> **WORK ITEM**
Across the whole listing, find how many lines contain "brick", then write that number and nothing else.

> **GIVEN ENTRIES**

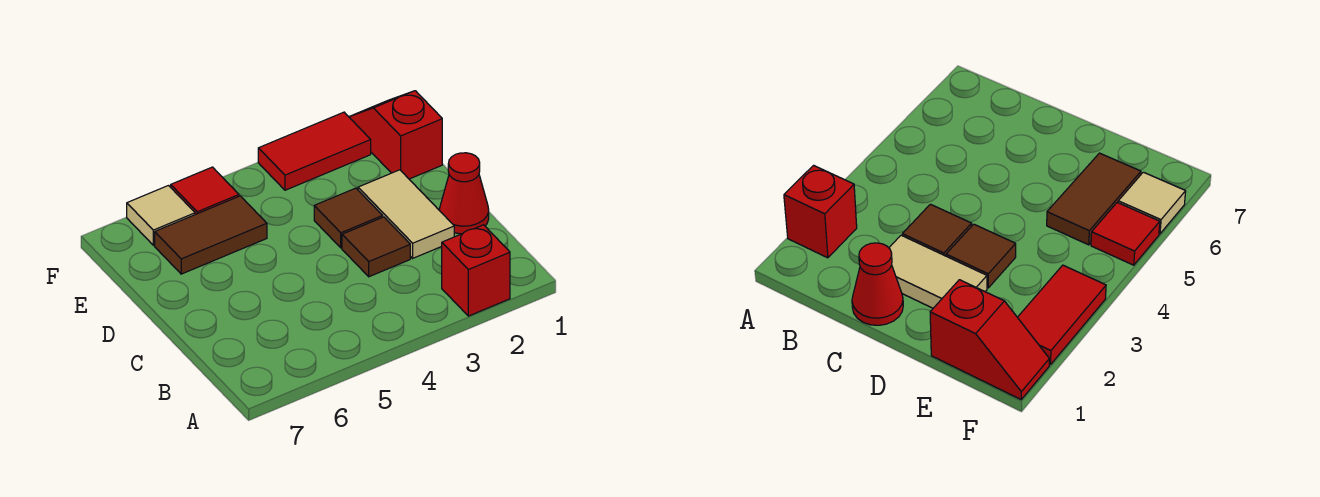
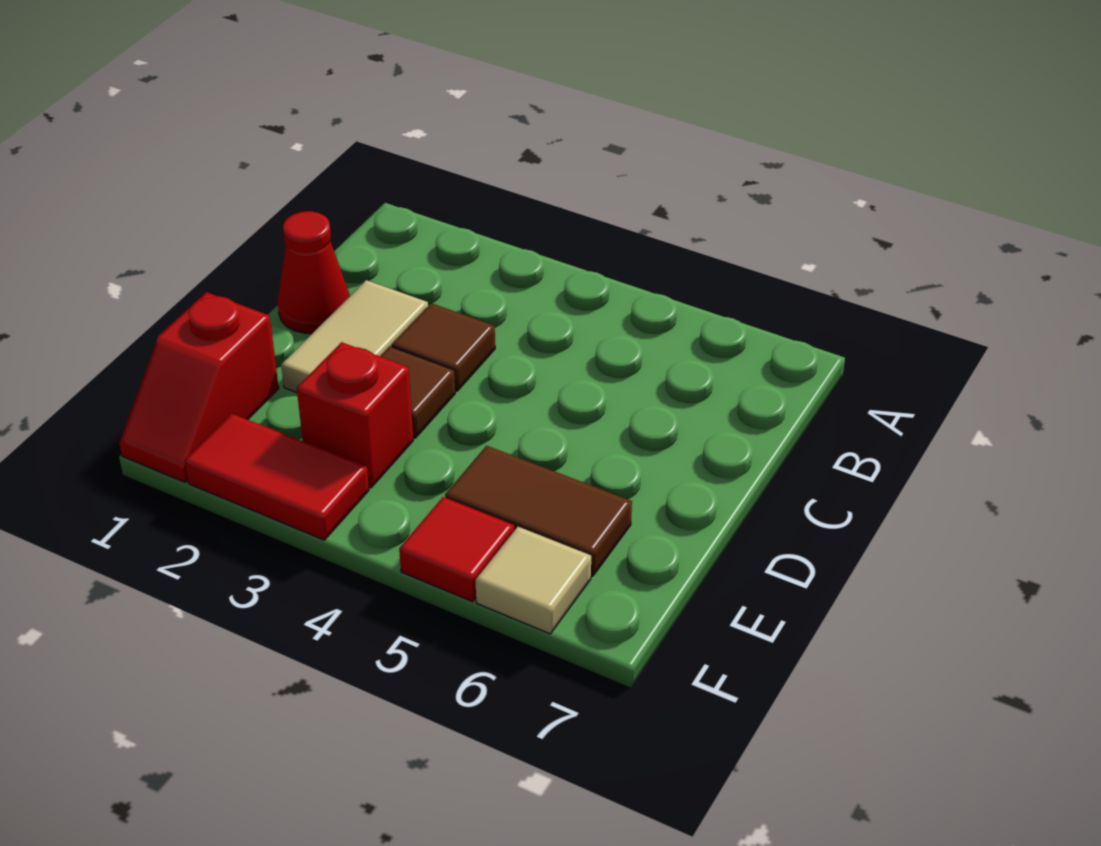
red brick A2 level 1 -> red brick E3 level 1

---

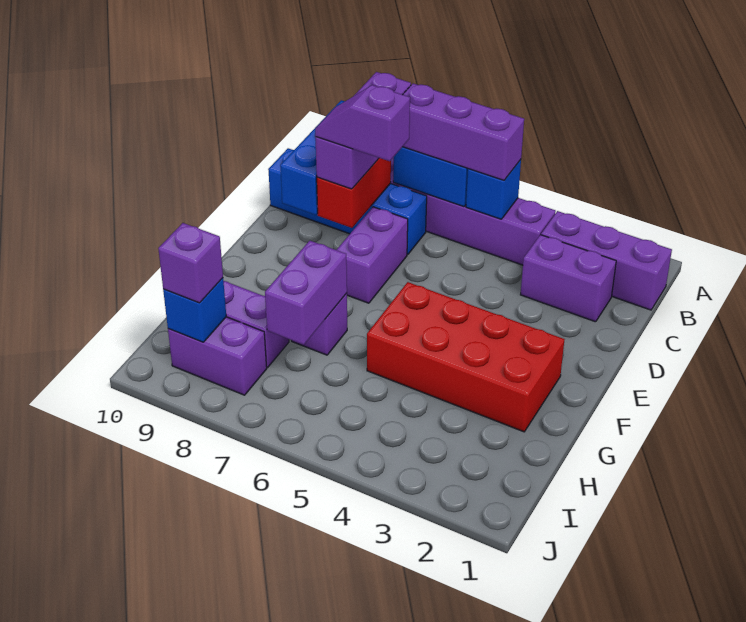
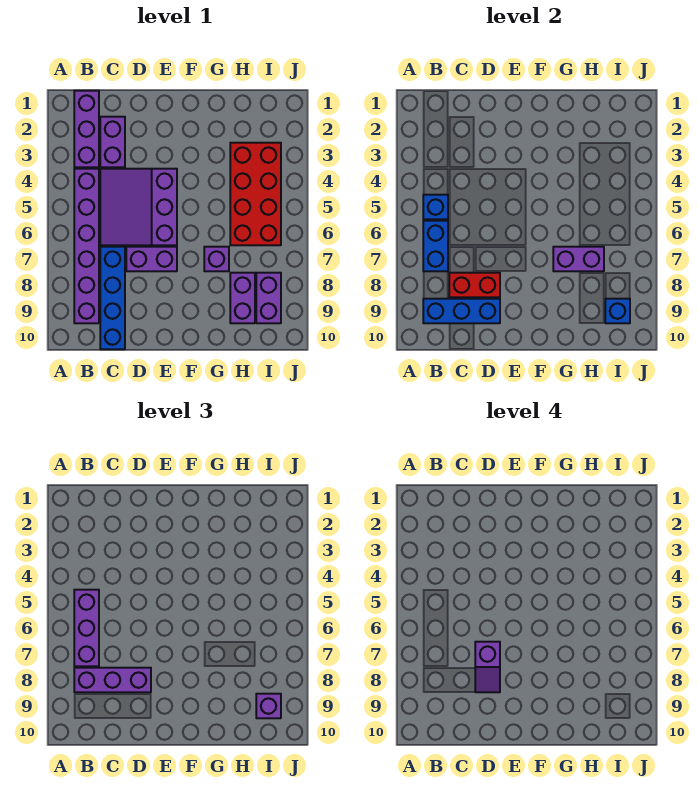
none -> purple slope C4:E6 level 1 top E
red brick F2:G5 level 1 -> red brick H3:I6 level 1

> **RESPONSE FOR THIS EXERCISE**
2